## Directions
Please report how many lines in the records below contain "camera". Reply with the number alone.

----

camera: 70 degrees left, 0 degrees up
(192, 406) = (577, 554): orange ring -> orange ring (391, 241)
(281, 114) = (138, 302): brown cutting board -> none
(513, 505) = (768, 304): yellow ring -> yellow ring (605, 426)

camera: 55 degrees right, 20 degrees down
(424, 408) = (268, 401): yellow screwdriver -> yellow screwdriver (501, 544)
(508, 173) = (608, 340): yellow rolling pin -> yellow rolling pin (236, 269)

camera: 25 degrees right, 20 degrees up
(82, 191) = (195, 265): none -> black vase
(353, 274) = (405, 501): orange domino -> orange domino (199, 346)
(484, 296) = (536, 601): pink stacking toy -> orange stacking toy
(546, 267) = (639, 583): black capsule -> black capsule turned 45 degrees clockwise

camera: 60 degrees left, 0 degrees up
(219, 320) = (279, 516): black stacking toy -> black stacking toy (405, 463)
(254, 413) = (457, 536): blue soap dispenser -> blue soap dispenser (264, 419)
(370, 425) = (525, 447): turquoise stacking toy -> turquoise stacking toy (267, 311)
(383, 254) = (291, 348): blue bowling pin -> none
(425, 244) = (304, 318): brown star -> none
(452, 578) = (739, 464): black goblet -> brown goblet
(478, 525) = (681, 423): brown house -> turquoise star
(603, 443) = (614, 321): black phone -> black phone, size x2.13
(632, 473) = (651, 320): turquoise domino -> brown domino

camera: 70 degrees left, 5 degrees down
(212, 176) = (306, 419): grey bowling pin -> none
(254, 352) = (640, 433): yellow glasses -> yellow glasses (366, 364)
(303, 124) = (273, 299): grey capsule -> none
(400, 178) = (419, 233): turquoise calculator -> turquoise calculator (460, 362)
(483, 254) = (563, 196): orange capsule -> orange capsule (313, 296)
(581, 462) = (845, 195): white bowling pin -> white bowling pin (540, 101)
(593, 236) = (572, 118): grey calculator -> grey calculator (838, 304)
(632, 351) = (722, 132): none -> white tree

----

## Task result
5